**Action item:** Your answer must be the full listing below, repeated exactly, with no pictures in it.

**Excerpted records:**

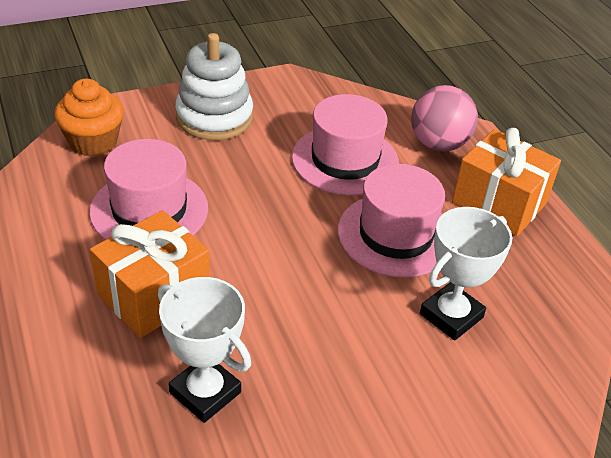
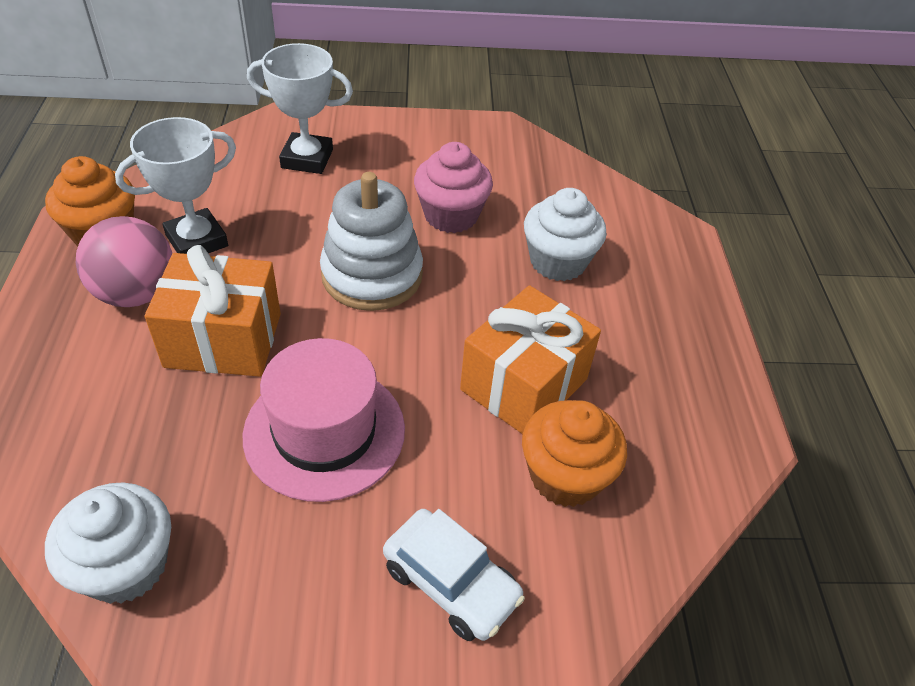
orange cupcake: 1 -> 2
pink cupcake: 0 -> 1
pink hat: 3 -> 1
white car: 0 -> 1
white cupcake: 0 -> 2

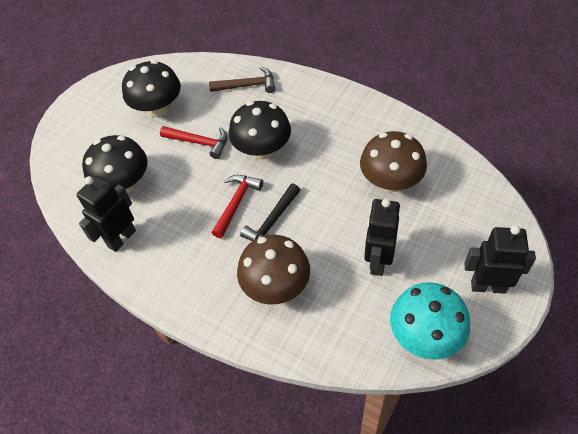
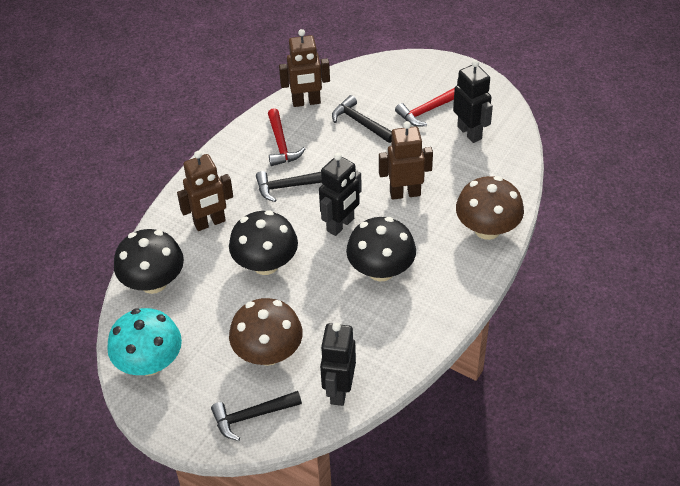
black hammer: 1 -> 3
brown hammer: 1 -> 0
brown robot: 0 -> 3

**Written answer:**
orange cupcake: 1 -> 2
pink cupcake: 0 -> 1
pink hat: 3 -> 1
white car: 0 -> 1
white cupcake: 0 -> 2

black hammer: 1 -> 3
brown hammer: 1 -> 0
brown robot: 0 -> 3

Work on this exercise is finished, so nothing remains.